> _EXERCISE BRIEF_: For the word "none", copy every line of the material that includes it.

> _EXTRACTED MATERIAL_:
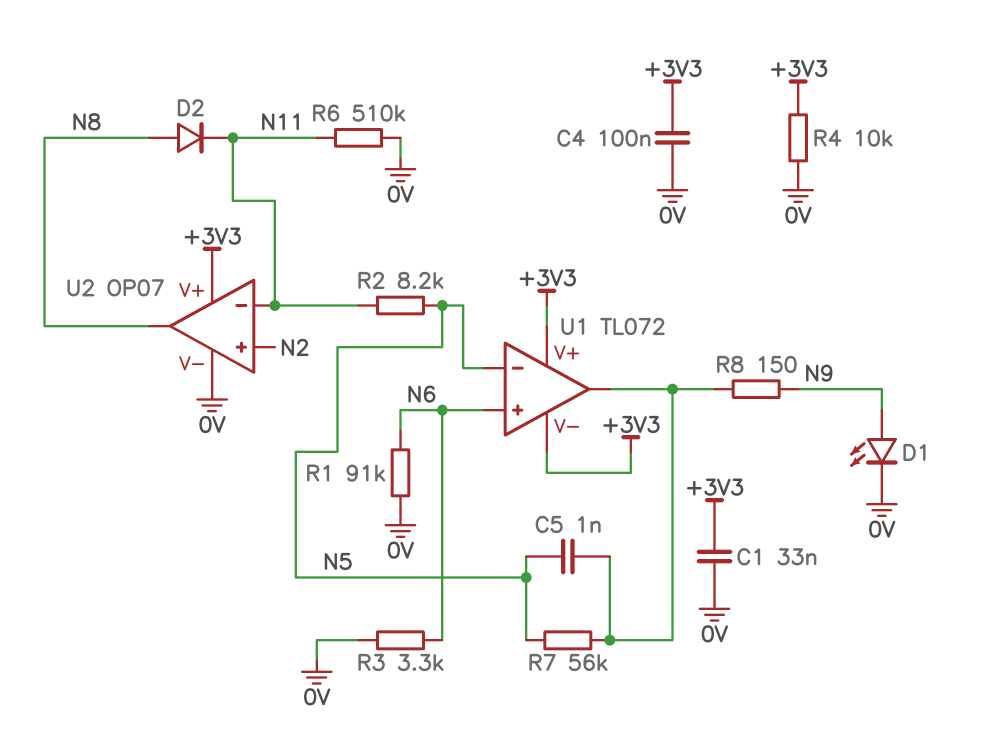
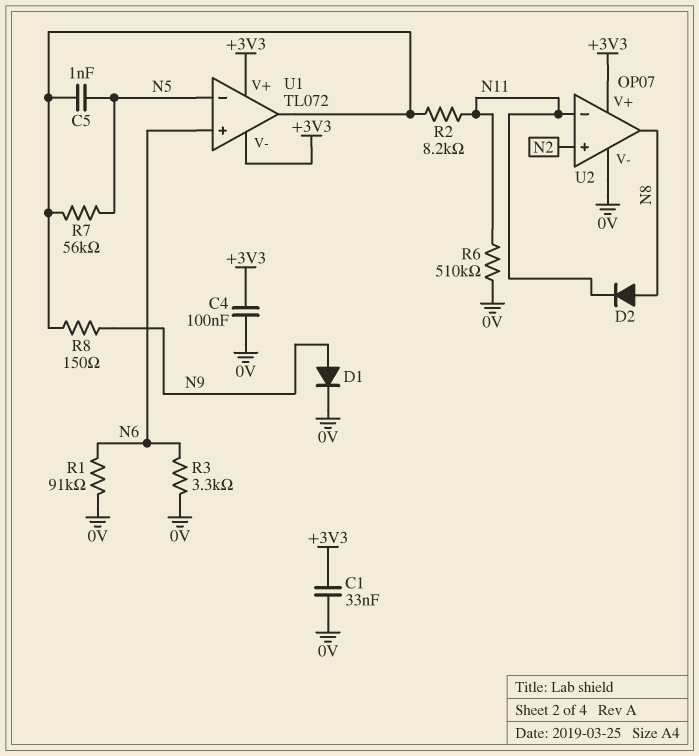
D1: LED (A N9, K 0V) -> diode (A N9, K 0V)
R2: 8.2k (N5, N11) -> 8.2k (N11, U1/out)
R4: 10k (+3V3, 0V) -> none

---

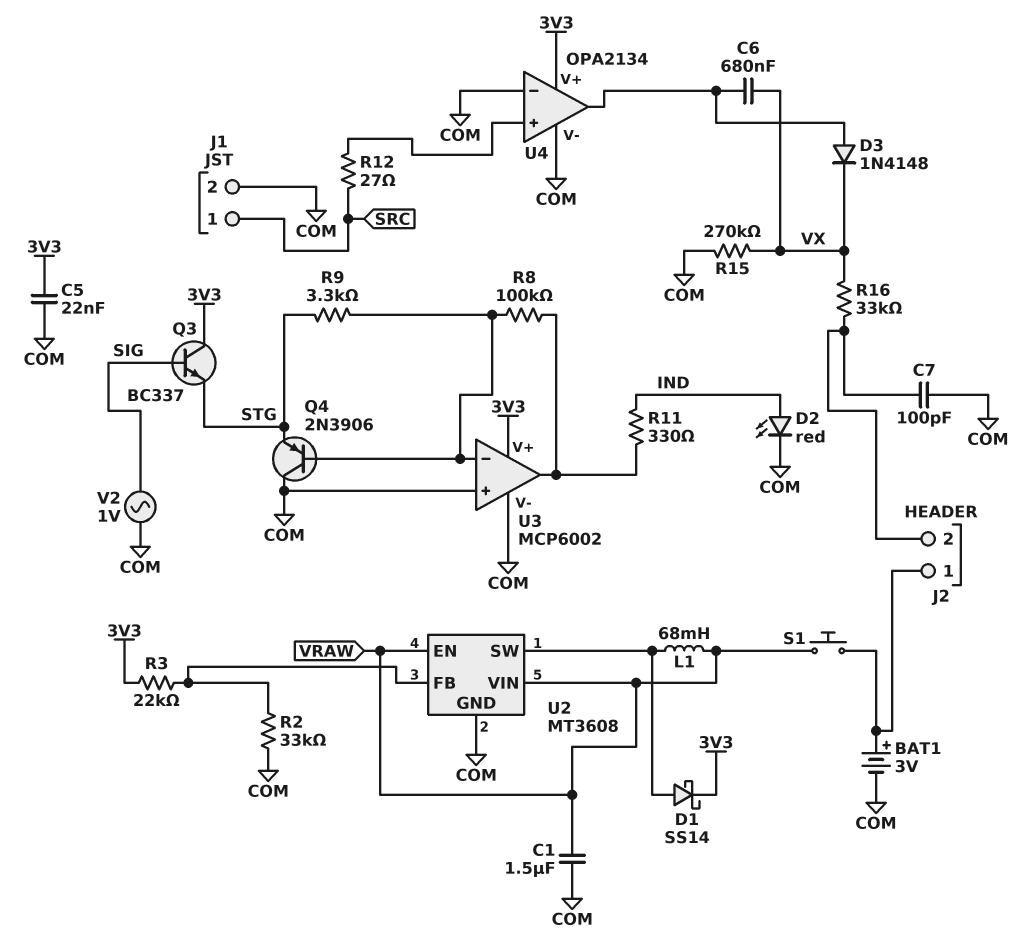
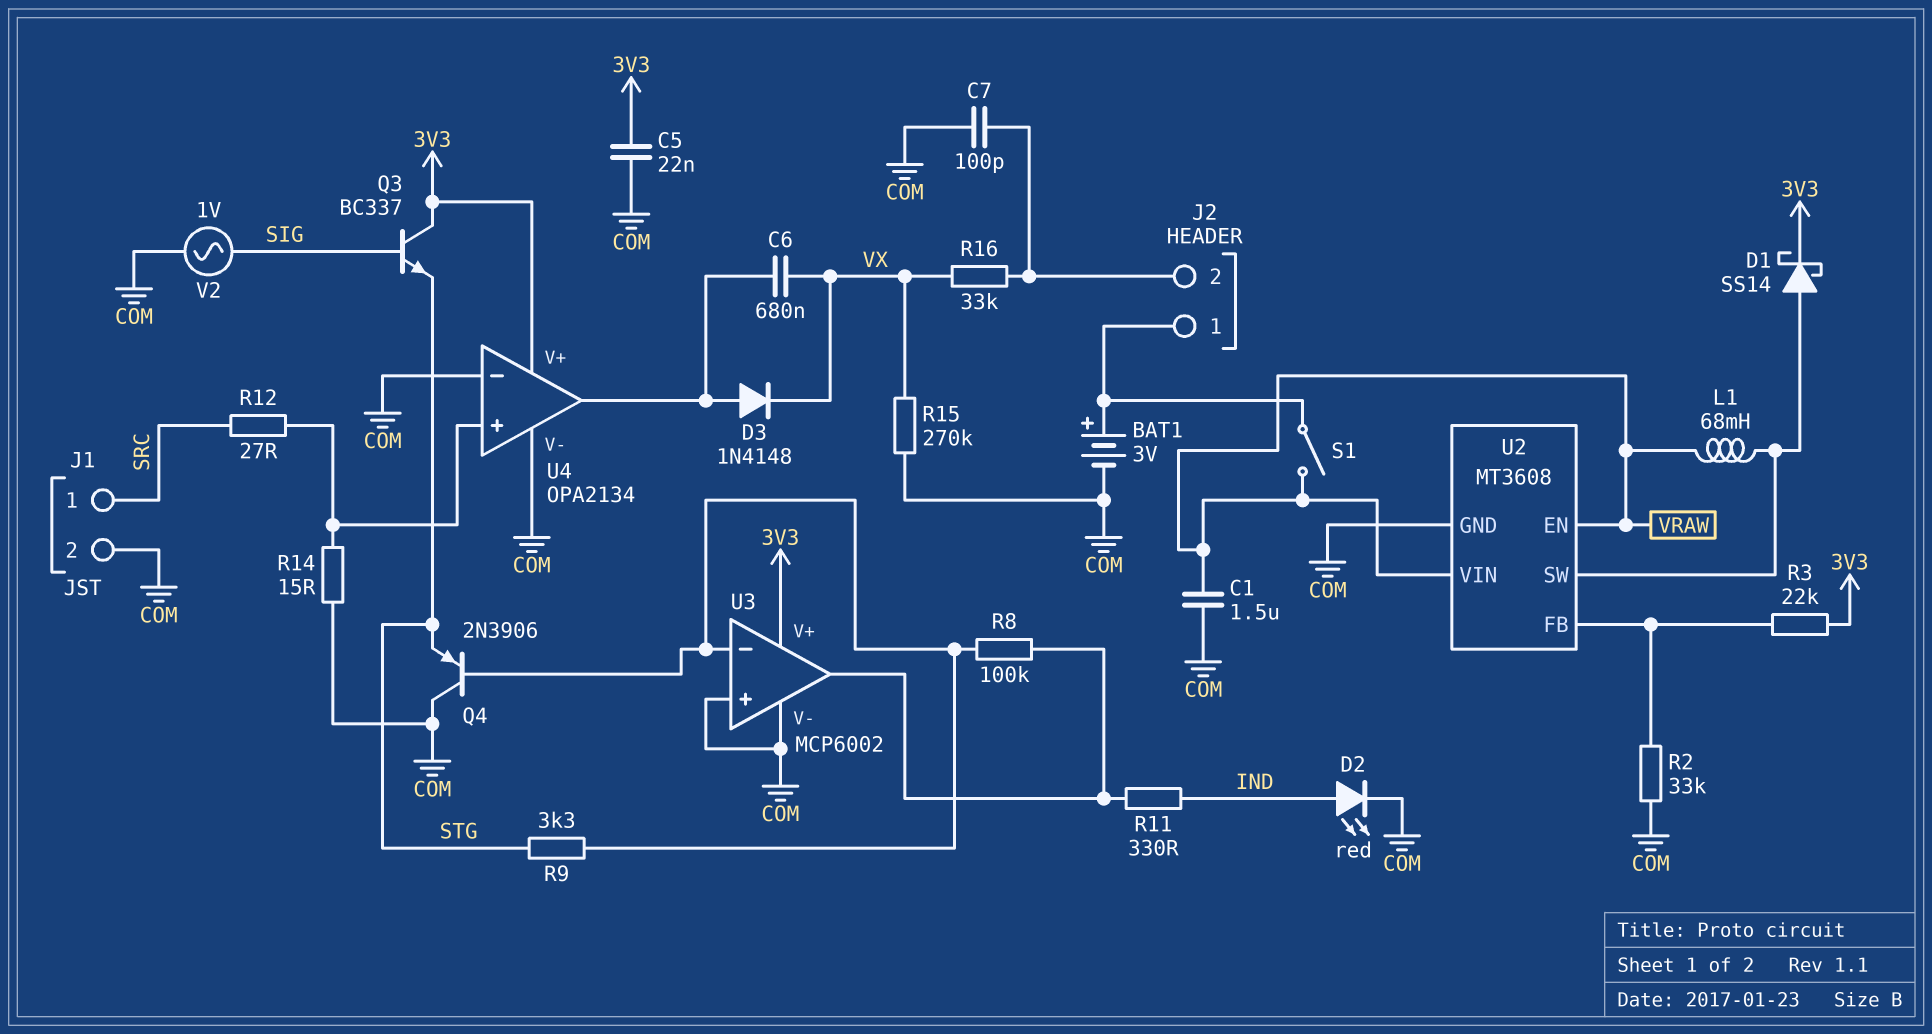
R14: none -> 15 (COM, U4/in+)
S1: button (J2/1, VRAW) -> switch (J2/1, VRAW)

> _ANSWER TO THIS PROBLEM_:
R4: 10k (+3V3, 0V) -> none
R14: none -> 15 (COM, U4/in+)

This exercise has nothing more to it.